→ GOAL OF THE EXERCISE:
For the data below, please report each line where the word "aerial" is found.

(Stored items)
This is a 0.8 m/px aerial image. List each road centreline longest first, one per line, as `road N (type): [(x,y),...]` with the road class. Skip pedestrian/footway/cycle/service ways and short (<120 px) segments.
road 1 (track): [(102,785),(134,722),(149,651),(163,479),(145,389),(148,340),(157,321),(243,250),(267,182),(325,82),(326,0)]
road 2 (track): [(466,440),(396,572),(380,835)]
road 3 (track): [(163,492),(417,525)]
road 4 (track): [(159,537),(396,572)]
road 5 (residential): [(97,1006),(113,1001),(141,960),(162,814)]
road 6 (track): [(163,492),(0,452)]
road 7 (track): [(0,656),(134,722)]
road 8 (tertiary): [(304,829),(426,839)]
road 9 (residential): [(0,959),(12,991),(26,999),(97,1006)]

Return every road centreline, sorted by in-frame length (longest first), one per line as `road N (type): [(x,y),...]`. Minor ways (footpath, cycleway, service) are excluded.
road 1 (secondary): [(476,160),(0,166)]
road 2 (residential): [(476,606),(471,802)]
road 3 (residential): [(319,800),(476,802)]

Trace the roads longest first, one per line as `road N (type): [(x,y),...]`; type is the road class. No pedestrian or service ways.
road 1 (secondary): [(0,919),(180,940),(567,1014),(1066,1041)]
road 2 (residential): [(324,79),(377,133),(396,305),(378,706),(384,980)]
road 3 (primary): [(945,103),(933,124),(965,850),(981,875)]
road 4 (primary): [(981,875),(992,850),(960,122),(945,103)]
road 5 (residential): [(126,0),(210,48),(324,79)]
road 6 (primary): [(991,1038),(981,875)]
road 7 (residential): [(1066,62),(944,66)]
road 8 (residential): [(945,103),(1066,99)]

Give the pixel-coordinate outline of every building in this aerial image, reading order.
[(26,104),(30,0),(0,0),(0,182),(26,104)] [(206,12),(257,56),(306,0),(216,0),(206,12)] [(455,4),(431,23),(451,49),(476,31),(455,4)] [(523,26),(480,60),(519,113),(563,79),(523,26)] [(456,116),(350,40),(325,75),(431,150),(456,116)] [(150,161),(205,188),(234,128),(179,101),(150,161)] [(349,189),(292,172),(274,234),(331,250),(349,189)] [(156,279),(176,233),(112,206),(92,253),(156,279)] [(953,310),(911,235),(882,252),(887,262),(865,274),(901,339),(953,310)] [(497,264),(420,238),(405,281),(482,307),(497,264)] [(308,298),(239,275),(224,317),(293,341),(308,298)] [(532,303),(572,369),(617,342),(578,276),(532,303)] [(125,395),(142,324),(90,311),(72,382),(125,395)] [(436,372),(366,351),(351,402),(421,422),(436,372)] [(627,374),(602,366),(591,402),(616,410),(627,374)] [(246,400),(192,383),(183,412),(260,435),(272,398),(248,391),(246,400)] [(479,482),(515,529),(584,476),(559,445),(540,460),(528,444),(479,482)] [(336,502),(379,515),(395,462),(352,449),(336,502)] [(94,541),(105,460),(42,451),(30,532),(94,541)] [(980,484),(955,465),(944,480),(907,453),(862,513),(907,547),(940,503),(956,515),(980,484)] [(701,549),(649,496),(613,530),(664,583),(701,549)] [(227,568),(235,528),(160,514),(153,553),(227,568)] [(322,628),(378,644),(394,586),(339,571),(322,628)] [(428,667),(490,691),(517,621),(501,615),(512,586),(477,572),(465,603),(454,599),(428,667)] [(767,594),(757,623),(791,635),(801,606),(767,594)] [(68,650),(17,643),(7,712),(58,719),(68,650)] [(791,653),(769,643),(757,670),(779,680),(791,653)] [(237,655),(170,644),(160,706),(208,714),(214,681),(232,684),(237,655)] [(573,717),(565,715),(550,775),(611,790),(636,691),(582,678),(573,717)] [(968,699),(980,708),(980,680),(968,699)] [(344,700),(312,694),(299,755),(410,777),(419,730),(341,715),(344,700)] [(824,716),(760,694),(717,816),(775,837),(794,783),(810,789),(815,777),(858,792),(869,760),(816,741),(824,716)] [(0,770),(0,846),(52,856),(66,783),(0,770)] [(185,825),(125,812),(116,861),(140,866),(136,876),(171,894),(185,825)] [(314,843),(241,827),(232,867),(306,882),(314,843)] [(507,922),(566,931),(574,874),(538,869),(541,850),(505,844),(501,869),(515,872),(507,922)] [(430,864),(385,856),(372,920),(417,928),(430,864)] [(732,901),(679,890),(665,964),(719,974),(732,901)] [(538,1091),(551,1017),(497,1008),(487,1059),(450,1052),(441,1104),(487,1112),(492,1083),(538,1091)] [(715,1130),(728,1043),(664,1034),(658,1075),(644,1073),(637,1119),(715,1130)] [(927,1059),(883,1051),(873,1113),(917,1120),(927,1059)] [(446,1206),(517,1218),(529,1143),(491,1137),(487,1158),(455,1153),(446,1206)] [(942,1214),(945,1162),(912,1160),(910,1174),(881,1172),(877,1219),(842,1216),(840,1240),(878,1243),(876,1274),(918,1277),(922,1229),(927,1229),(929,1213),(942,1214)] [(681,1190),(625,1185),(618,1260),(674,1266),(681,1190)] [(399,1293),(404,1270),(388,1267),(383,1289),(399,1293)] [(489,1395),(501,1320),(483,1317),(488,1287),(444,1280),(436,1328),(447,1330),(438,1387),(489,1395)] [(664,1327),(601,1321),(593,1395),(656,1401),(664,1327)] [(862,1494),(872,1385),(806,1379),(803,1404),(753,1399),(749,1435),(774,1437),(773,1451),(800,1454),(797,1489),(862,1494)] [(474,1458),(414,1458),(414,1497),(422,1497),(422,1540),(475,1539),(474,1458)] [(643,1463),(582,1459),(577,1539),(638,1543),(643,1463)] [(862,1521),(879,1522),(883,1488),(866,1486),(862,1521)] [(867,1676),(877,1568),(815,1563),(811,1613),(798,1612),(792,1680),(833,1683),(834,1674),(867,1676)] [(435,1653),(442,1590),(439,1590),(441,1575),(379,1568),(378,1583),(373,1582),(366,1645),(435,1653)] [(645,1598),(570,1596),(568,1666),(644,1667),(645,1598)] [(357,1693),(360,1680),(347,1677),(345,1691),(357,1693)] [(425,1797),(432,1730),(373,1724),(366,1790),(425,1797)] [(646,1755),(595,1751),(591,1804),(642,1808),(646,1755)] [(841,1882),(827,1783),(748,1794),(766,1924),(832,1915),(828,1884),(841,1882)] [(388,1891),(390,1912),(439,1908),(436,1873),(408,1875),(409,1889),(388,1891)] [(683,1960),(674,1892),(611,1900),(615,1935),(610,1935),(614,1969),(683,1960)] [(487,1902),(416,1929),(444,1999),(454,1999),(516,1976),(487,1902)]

→ EXPECTED ANSWER:
This is a 0.8 m/px aerial image. List each road centreline longest first, one per line, as `road N (type): [(x,y),...]` with the road class. Skip pedestrian/footway/cycle/service ways and short (<120 px) segments.
Give the pixel-coordinate outline of every building in this aerial image, reading order.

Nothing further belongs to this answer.